What the task requires:
Would you please copy each line of the data in which the string "none" occurs?
(Beginning of Supplied material)
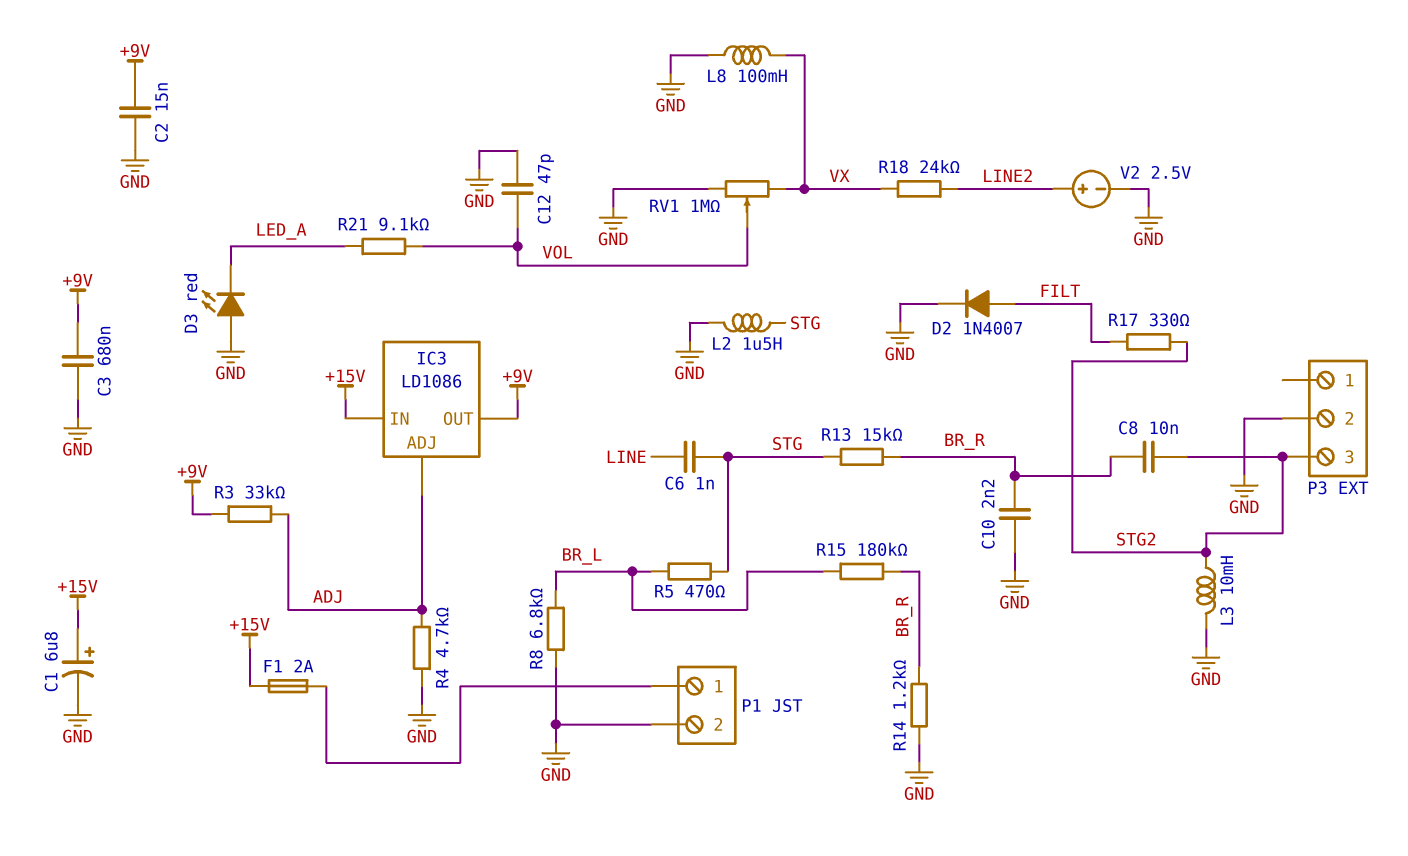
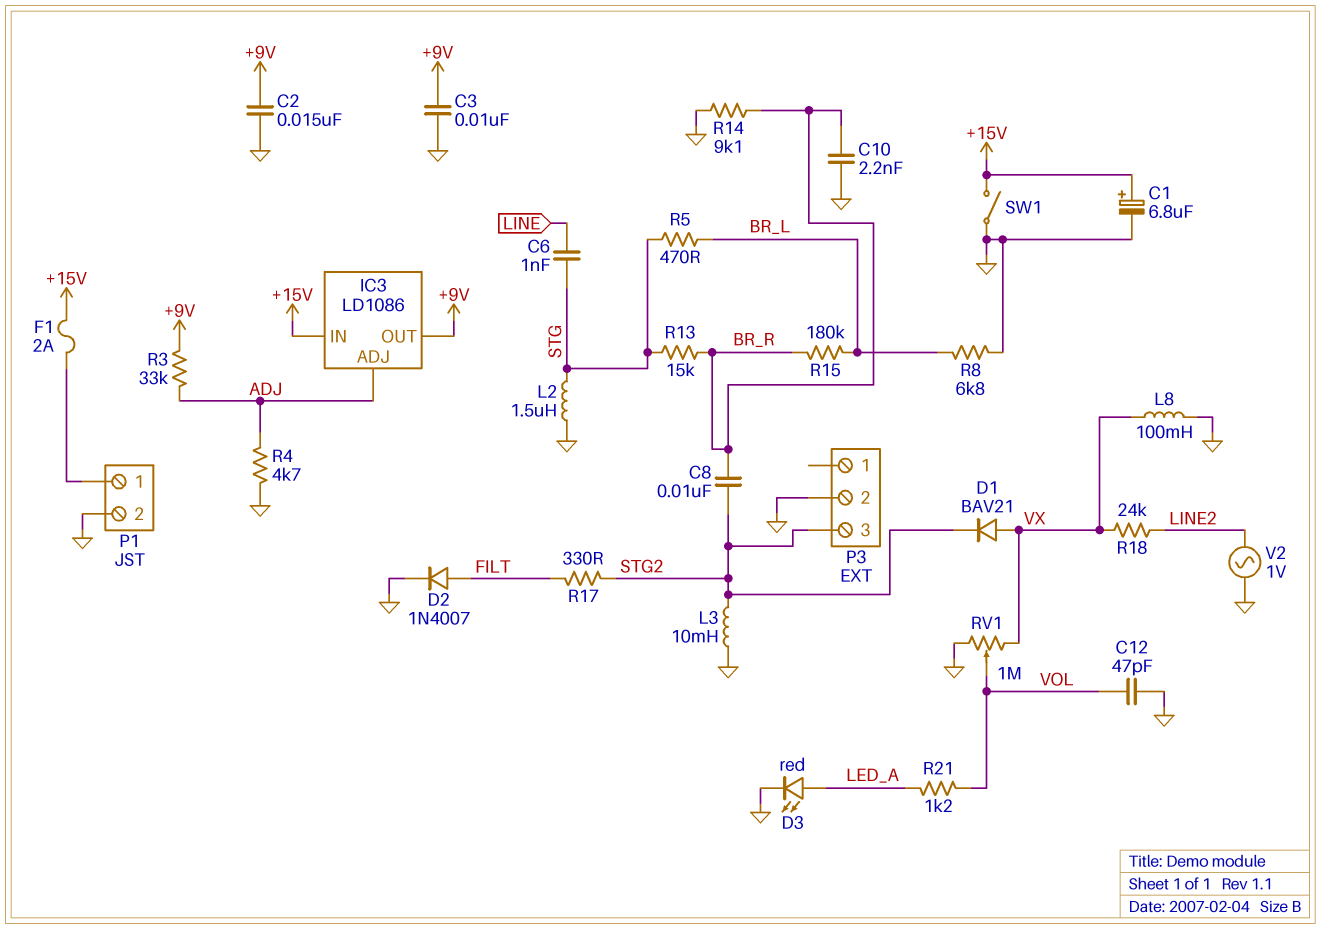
C3: 680nF (+9V, GND) -> 10nF (+9V, GND)
D1: none -> diode BAV21 (A VX, K STG2)
D3: LED red (A GND, K LED_A) -> LED red (A LED_A, K GND)
R14: 1.2k (BR_R, GND) -> 9.1k (BR_R, GND)
R21: 9.1k (LED_A, VOL) -> 1.2k (LED_A, VOL)
SW1: none -> switch (+15V, GND)
V2: 2.5V (plus LINE2, minus GND) -> AC 1V (GND, LINE2)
(End of Supplied material)
Reply to the exercise:
D1: none -> diode BAV21 (A VX, K STG2)
SW1: none -> switch (+15V, GND)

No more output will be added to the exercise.